**TASK**
Each line of the material should be set down exactly. Pictures are not part of the copy.

**DATASET EXCERPT**

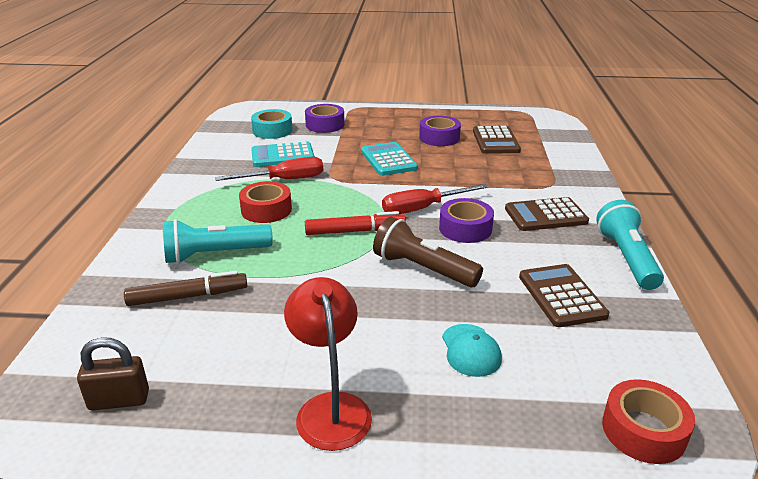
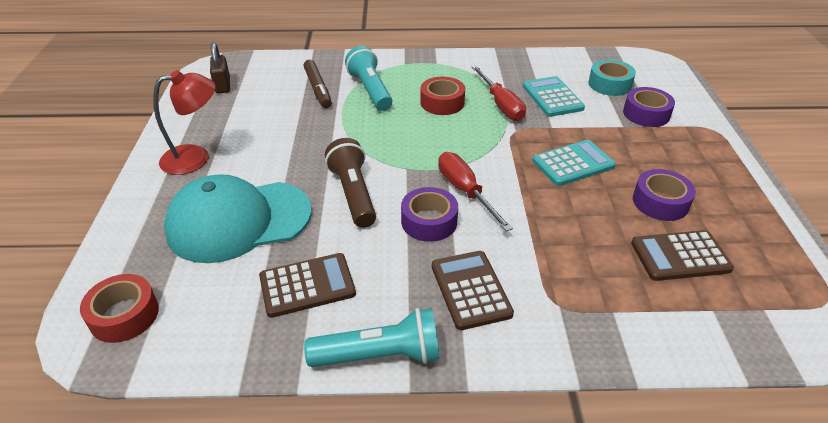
camera: 85 degrees right, 10 degrees up
red marker [305,211,406,235] -> none
brown flashlight [373,217,483,287] -> brown flashlight turned 45 degrees counterclockwise [325,138,376,228]
turquoise cap [442,324,502,377] -> turquoise cap [164,174,312,263], size x2.36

**TASK OUTPUT**
camera: 85 degrees right, 10 degrees up
red marker [305,211,406,235] -> none
brown flashlight [373,217,483,287] -> brown flashlight turned 45 degrees counterclockwise [325,138,376,228]
turquoise cap [442,324,502,377] -> turquoise cap [164,174,312,263], size x2.36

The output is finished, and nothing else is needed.